Supplied data:
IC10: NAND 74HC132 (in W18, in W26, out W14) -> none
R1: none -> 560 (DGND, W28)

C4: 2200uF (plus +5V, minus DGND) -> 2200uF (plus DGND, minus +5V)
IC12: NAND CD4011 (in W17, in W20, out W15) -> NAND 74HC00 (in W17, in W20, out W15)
==
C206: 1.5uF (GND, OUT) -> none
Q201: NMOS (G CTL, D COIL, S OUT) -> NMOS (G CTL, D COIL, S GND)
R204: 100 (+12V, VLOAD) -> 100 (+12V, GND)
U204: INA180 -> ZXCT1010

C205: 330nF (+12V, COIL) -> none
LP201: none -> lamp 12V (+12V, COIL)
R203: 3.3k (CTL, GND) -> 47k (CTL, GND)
...
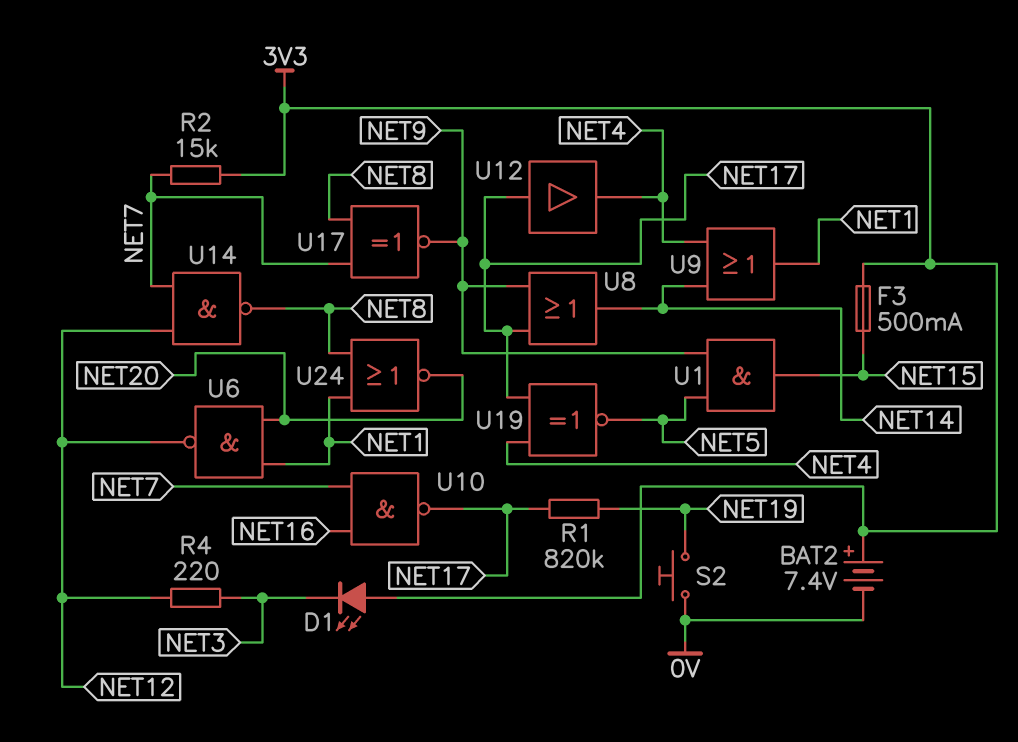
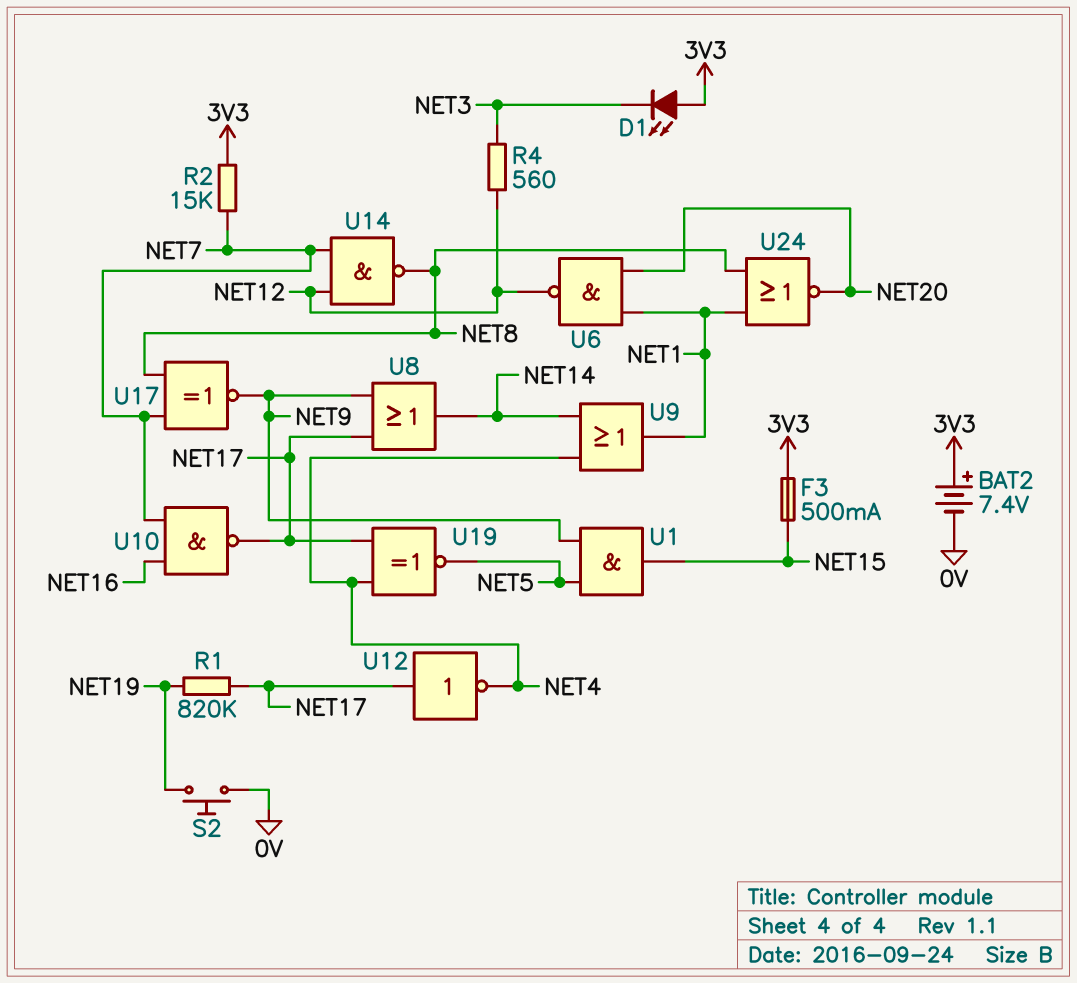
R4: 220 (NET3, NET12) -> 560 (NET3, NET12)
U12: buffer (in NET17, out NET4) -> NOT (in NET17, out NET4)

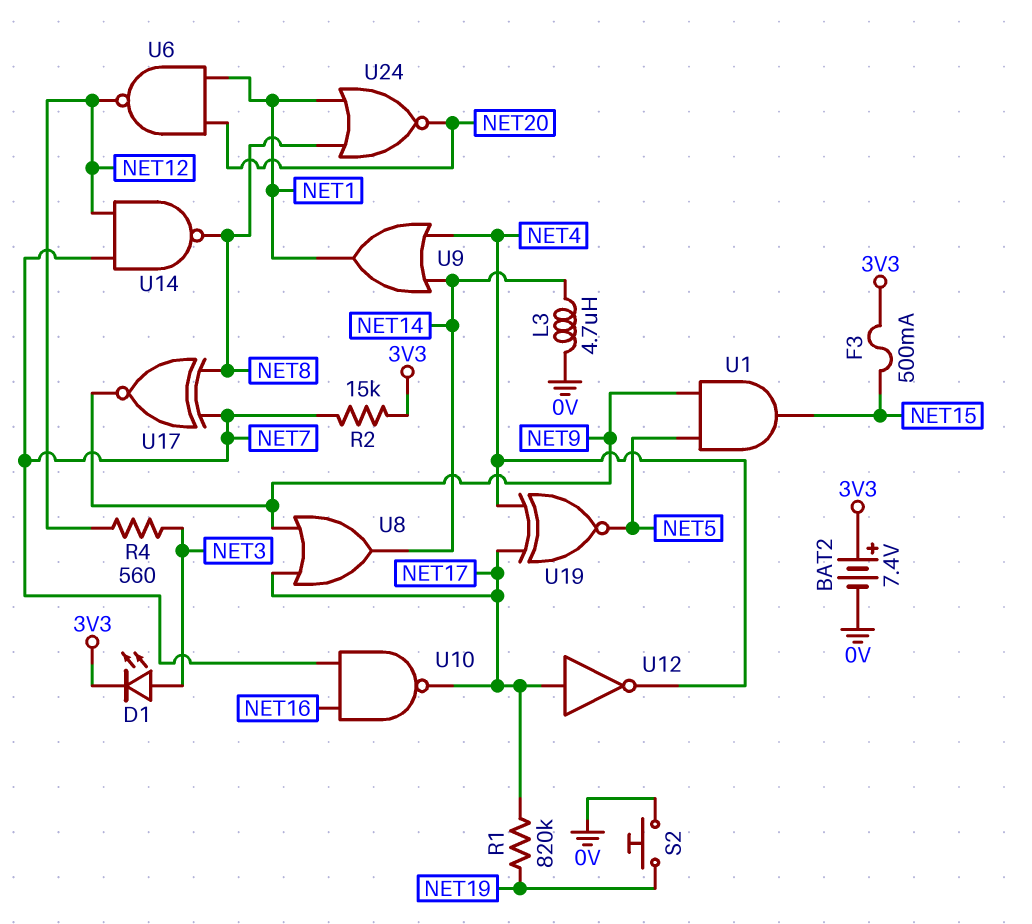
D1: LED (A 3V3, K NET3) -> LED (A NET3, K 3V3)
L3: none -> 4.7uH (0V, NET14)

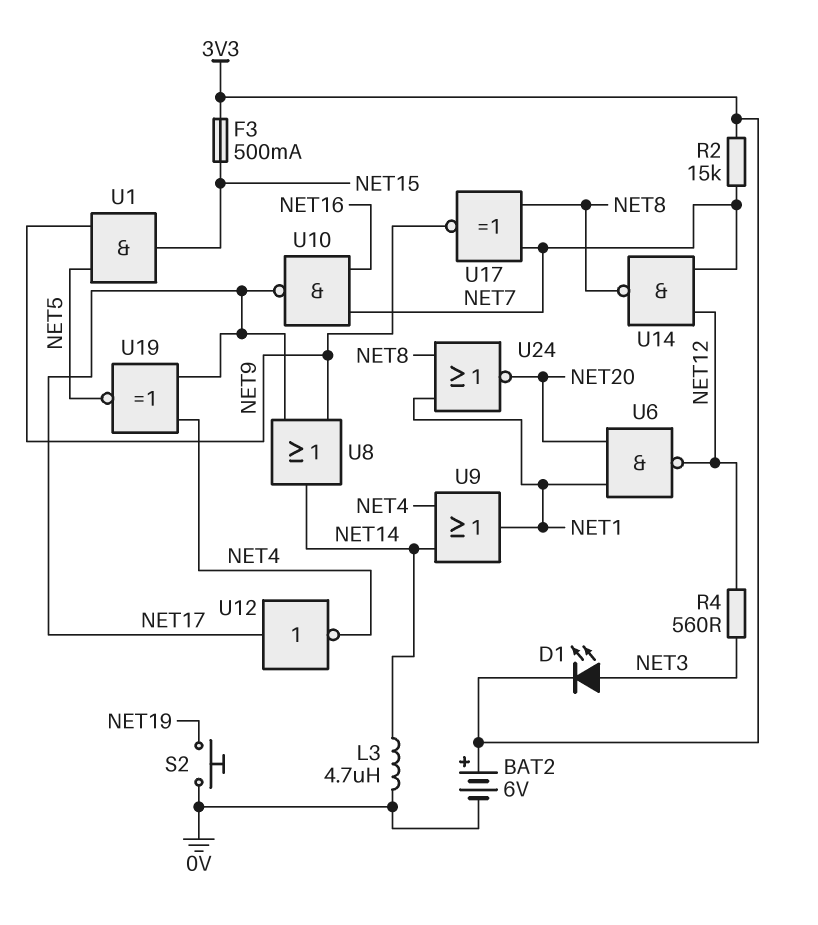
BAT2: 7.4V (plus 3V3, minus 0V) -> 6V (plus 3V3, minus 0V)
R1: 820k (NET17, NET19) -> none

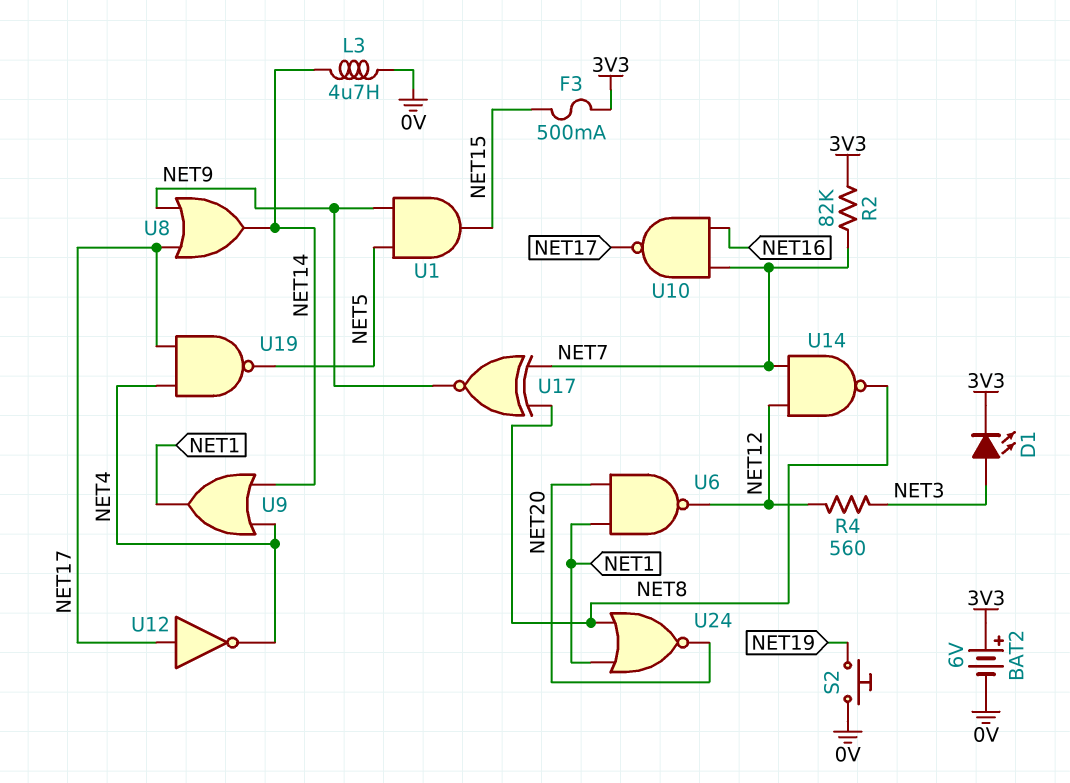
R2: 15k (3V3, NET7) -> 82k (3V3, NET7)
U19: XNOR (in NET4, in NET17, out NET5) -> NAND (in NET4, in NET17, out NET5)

What to work on: The word "minus" may occur in lines of the records. Report how many such lines there are, giving only the number.

Expected answer: 2